[[ DATA FOR REVIEW, beginning ]]

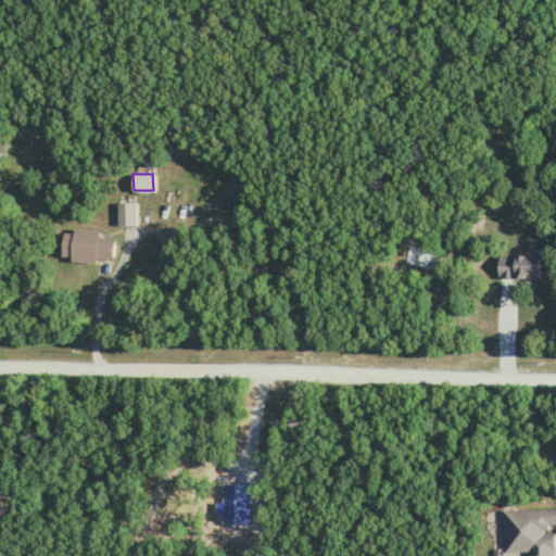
[(117,201),(117,225),(136,225),(136,201),(117,201)]
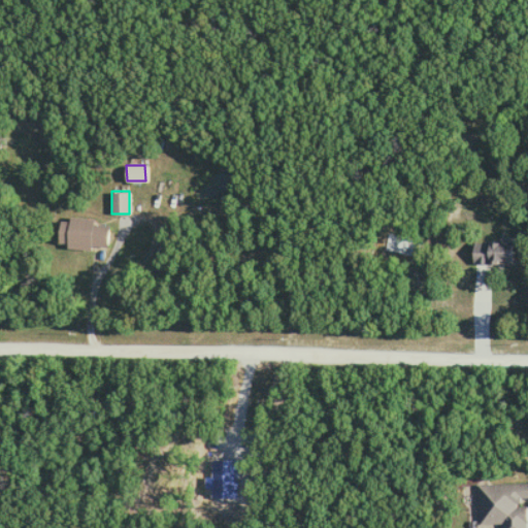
[(106,249),(107,221),(69,219),(69,222),(60,222),(59,248),(106,249)]
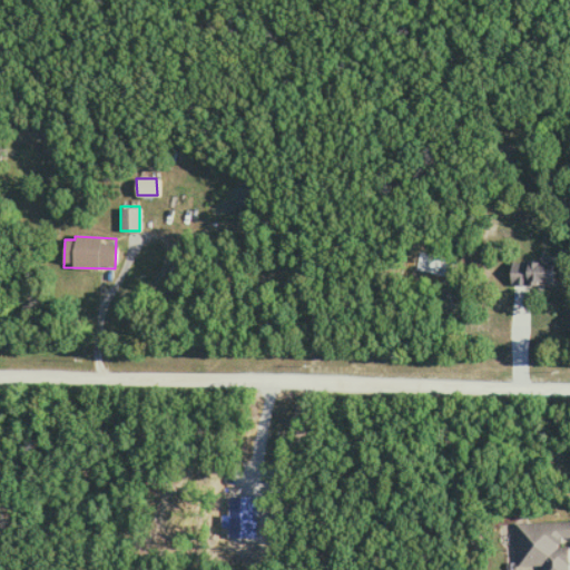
[(511,286),(554,286),(554,263),(511,263),(511,286)]
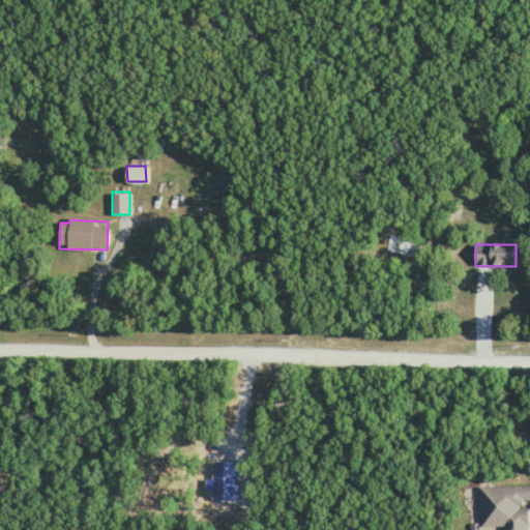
[(529,484),(480,486),(480,525),(504,525),(504,529),(528,529),(528,498),(529,498),(529,484)]
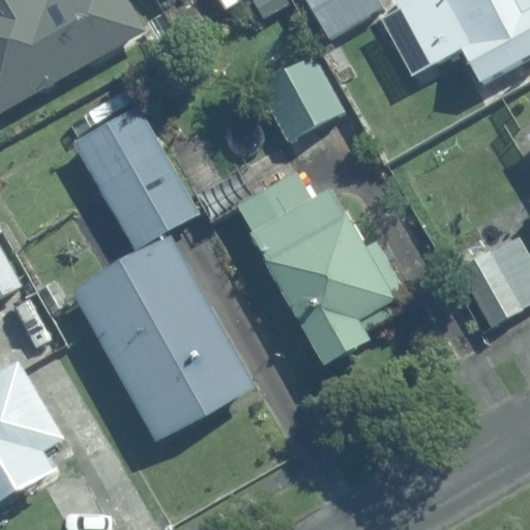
[(0,0),(0,112),(148,32),(130,0),(0,0)]
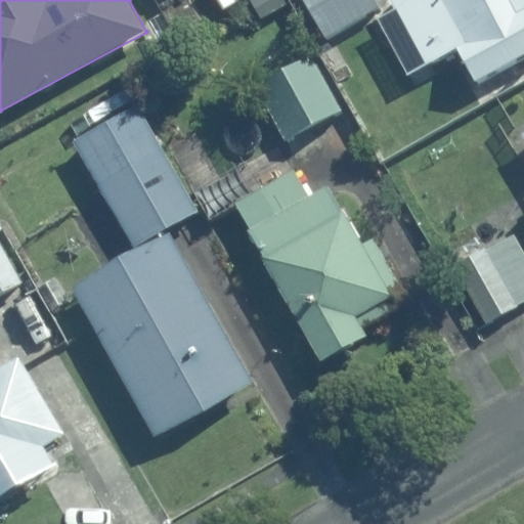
[(288,2),(286,0),(258,0),(266,12),(288,2)]
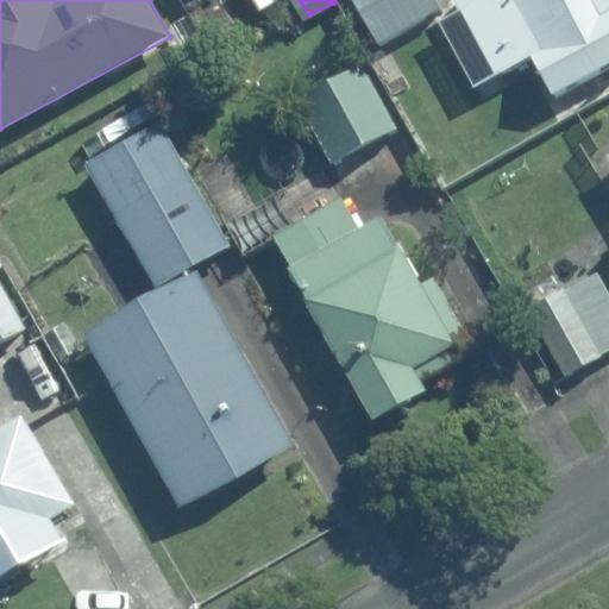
[(440,10),(434,0),(355,0),(381,44),(440,10)]
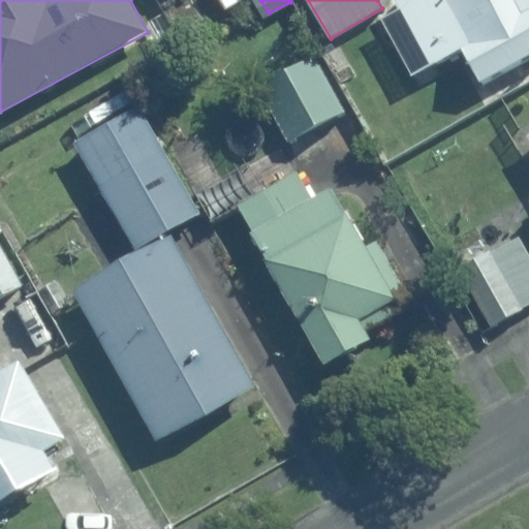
[(484,82),(528,55),(528,7),(525,10),(519,0),(397,0),(431,64),(465,47),(484,82)]
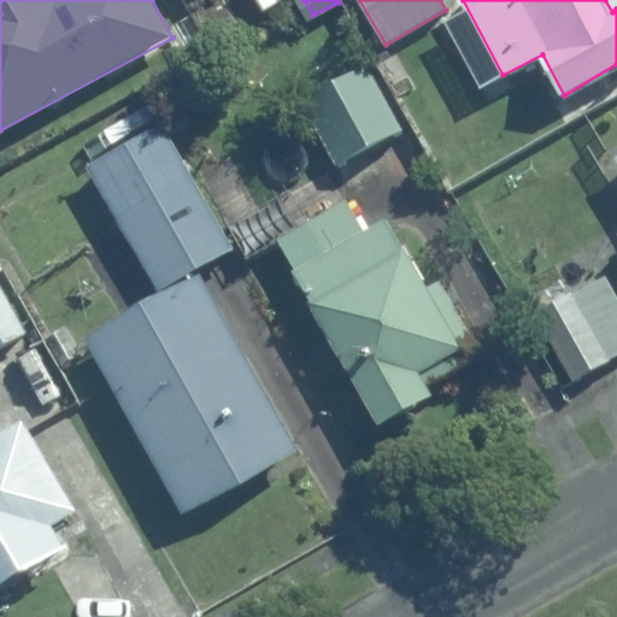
[(403,131),(365,64),(305,98),(342,164),(403,131)]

[[ DATA FOR REVIEW, end ]]

**JOB:** Skipping any pictures, copy the line that holds "[(511,286),(554,286),(554,263),(511,263),(511,286)]" and each line after it through the last line of the records, unchanged, and no other lines.

**RESPONSE BOX:**
[(511,286),(554,286),(554,263),(511,263),(511,286)]
[(529,484),(480,486),(480,525),(504,525),(504,529),(528,529),(528,498),(529,498),(529,484)]
[(0,0),(0,112),(148,32),(130,0),(0,0)]
[(288,2),(286,0),(258,0),(266,12),(288,2)]
[(440,10),(434,0),(355,0),(381,44),(440,10)]
[(484,82),(528,55),(528,7),(525,10),(519,0),(397,0),(431,64),(465,47),(484,82)]
[(403,131),(365,64),(305,98),(342,164),(403,131)]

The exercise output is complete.